• Work to be completed
Copy the entries without a single change. Pictures should be dropped.

++++ Extracted records ++++

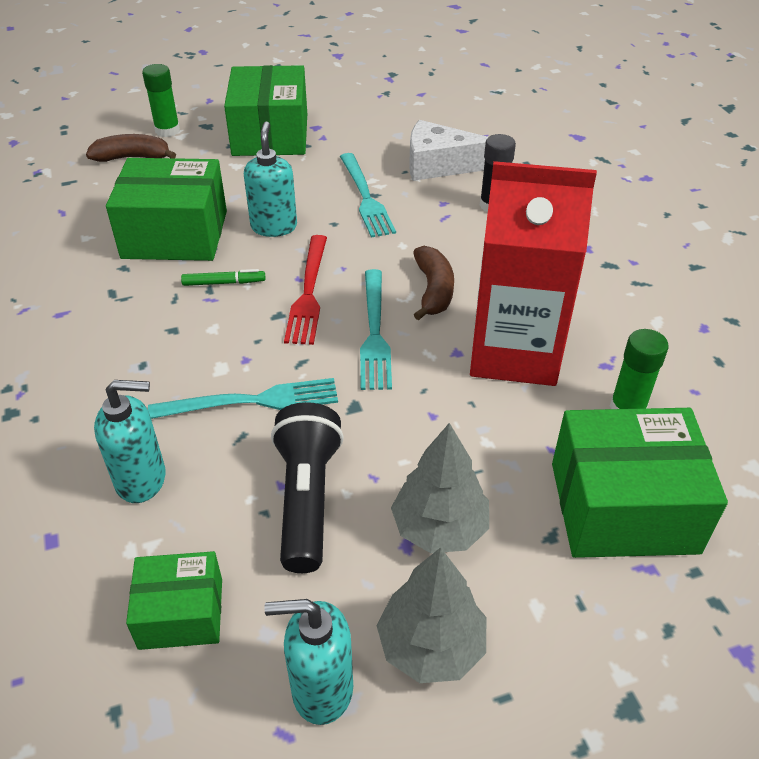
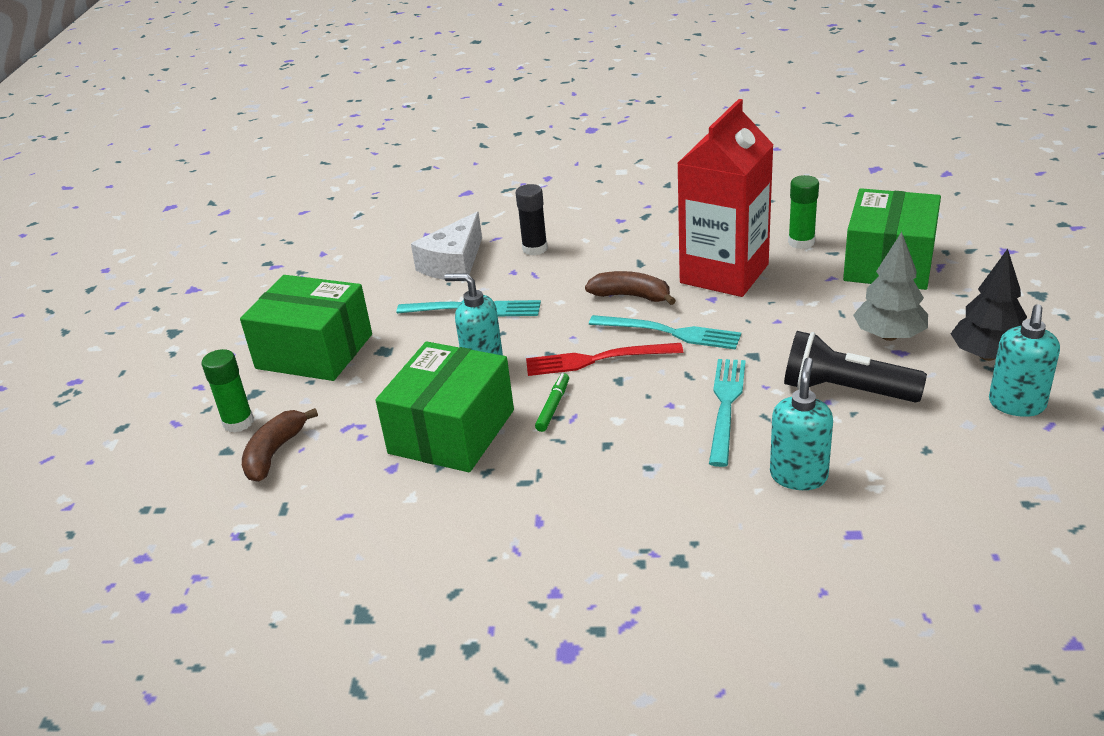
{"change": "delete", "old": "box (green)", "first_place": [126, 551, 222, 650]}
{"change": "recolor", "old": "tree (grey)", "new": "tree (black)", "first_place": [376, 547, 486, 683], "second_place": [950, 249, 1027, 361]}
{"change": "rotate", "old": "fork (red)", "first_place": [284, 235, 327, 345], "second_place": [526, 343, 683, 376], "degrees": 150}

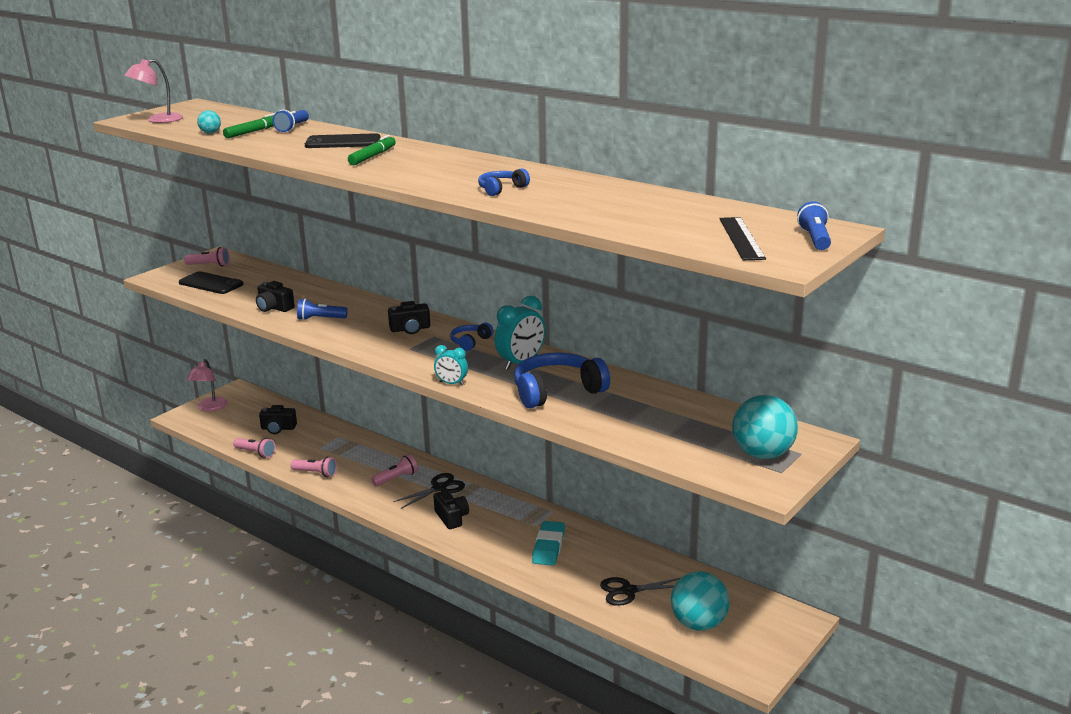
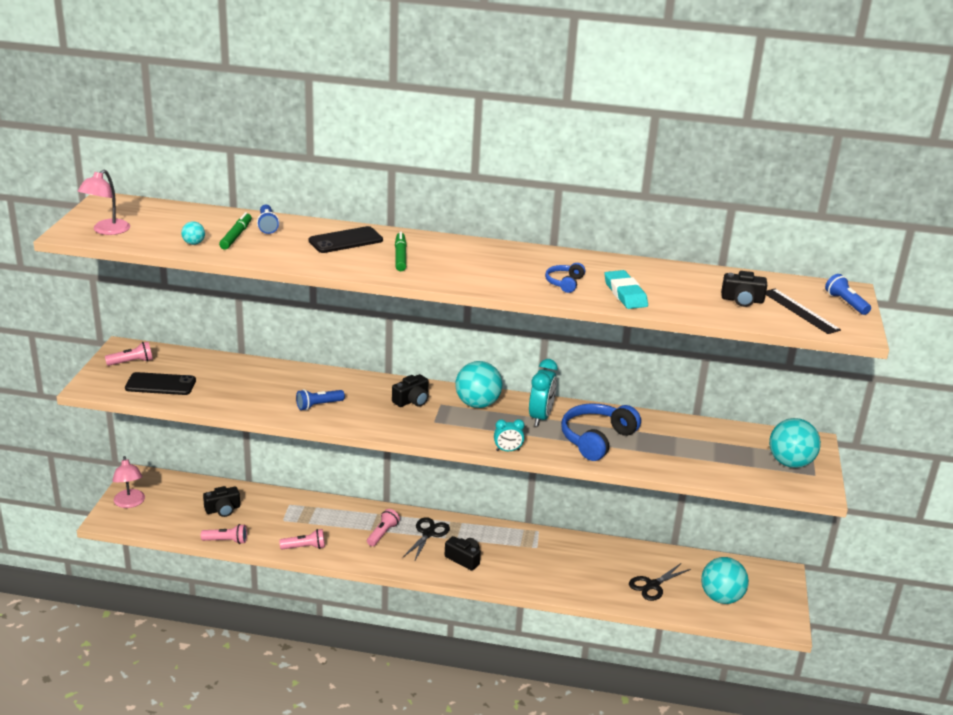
{"change": "move", "old": "camera (black)", "first_place": [256, 281, 295, 312], "second_place": [721, 271, 767, 307]}
{"change": "move", "old": "eraser (turquoise)", "first_place": [532, 521, 565, 566], "second_place": [604, 270, 648, 309]}
{"change": "replace", "old": "headphones (blue)", "new": "ball (turquoise)", "first_place": [450, 323, 494, 351], "second_place": [455, 361, 502, 408]}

++++

• Solution for this exercise
{"change": "delete", "old": "box (green)", "first_place": [126, 551, 222, 650]}
{"change": "recolor", "old": "tree (grey)", "new": "tree (black)", "first_place": [376, 547, 486, 683], "second_place": [950, 249, 1027, 361]}
{"change": "rotate", "old": "fork (red)", "first_place": [284, 235, 327, 345], "second_place": [526, 343, 683, 376], "degrees": 150}

{"change": "move", "old": "camera (black)", "first_place": [256, 281, 295, 312], "second_place": [721, 271, 767, 307]}
{"change": "move", "old": "eraser (turquoise)", "first_place": [532, 521, 565, 566], "second_place": [604, 270, 648, 309]}
{"change": "replace", "old": "headphones (blue)", "new": "ball (turquoise)", "first_place": [450, 323, 494, 351], "second_place": [455, 361, 502, 408]}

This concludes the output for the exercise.